Exercise details
Copy out precisely the line that holds "camera: 20 degrees left, 5 degrees down" and all the lines following it in the data, up to and including the last one, and no others.

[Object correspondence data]
=== Section Start ===

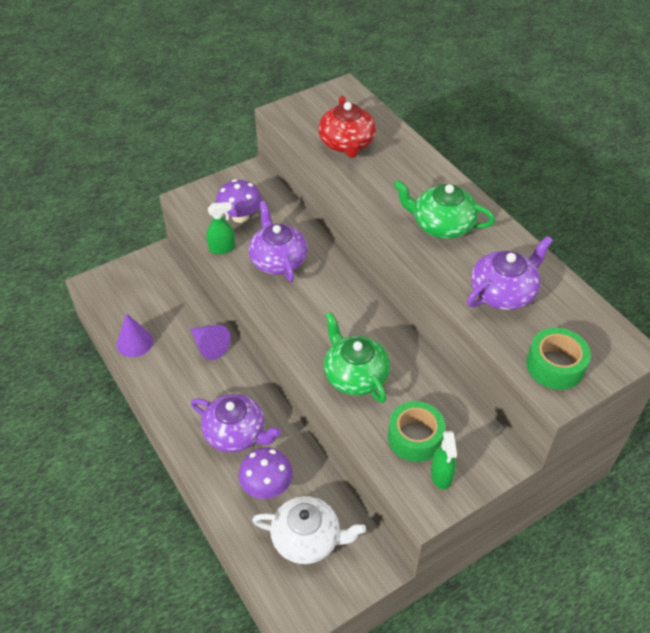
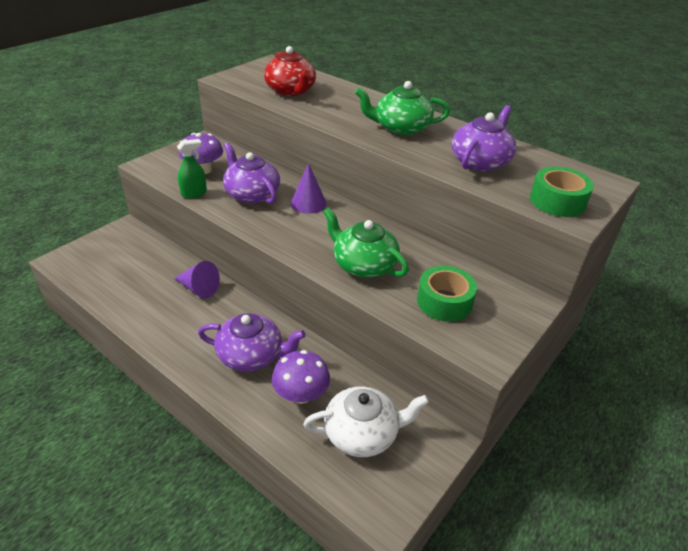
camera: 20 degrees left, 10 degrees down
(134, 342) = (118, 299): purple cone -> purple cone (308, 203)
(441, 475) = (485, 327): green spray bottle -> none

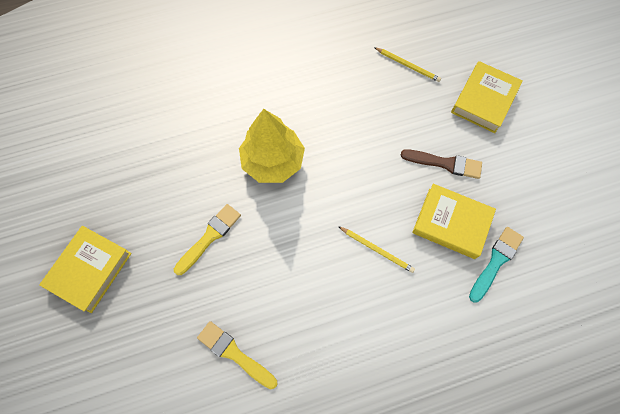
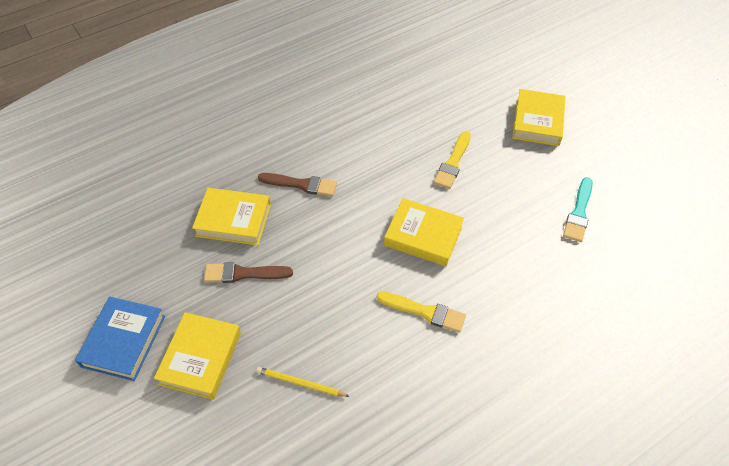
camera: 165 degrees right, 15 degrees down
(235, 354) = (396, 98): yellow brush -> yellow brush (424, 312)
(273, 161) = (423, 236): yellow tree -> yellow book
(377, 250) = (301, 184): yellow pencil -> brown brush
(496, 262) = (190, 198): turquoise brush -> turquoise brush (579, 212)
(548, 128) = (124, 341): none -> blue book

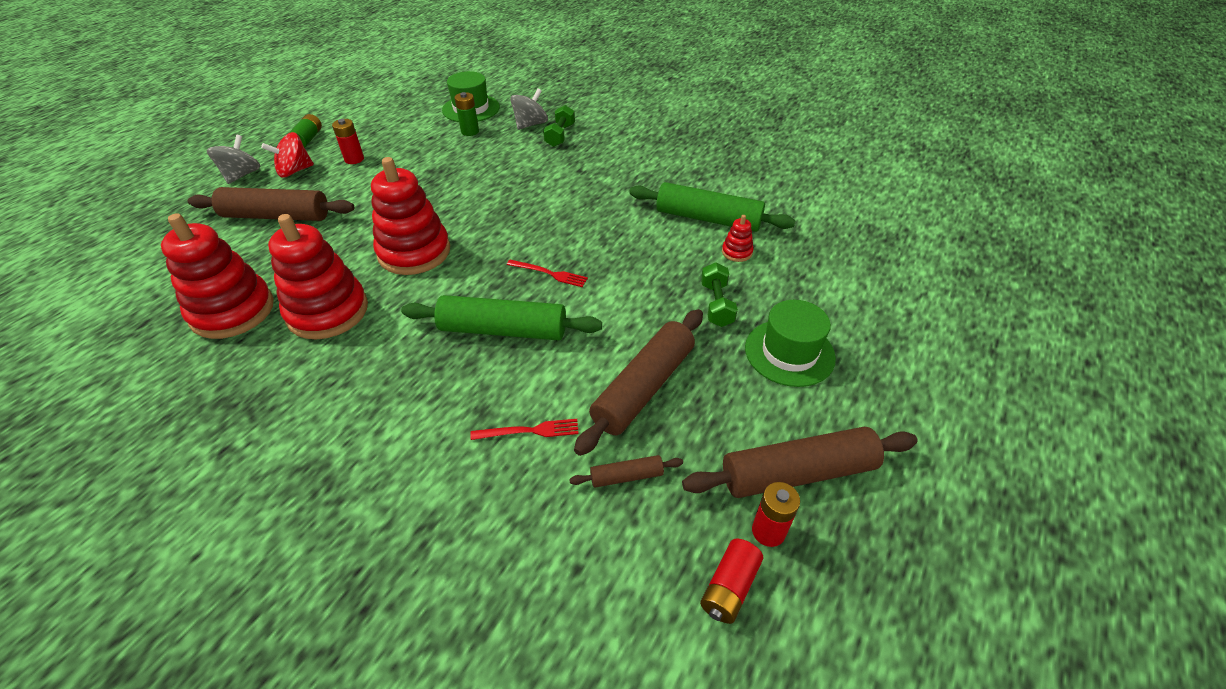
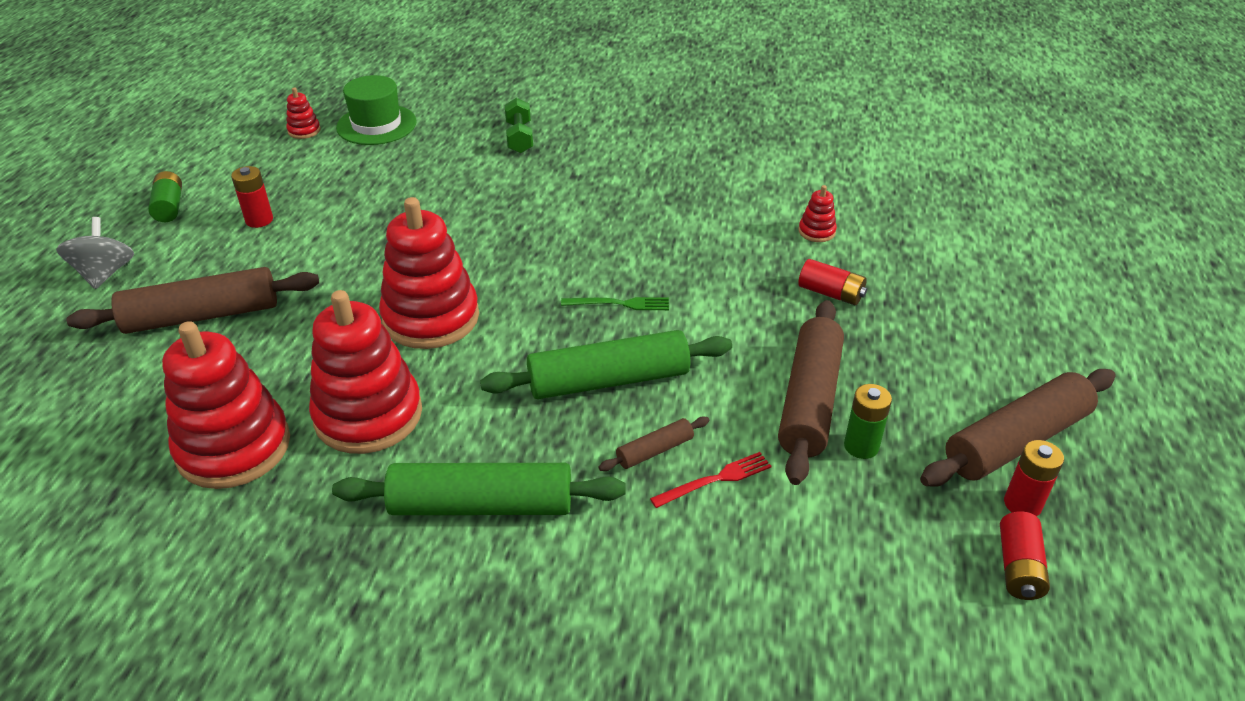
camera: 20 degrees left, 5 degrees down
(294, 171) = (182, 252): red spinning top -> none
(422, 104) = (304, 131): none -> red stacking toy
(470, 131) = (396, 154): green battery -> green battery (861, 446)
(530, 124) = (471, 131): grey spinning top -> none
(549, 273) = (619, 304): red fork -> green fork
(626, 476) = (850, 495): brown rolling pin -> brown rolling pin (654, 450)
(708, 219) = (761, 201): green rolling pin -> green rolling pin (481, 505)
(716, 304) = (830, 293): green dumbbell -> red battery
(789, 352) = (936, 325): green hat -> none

=== Section End ===

Task response
camera: 20 degrees left, 5 degrees down
(294, 171) = (182, 252): red spinning top -> none
(422, 104) = (304, 131): none -> red stacking toy
(470, 131) = (396, 154): green battery -> green battery (861, 446)
(530, 124) = (471, 131): grey spinning top -> none
(549, 273) = (619, 304): red fork -> green fork
(626, 476) = (850, 495): brown rolling pin -> brown rolling pin (654, 450)
(708, 219) = (761, 201): green rolling pin -> green rolling pin (481, 505)
(716, 304) = (830, 293): green dumbbell -> red battery
(789, 352) = (936, 325): green hat -> none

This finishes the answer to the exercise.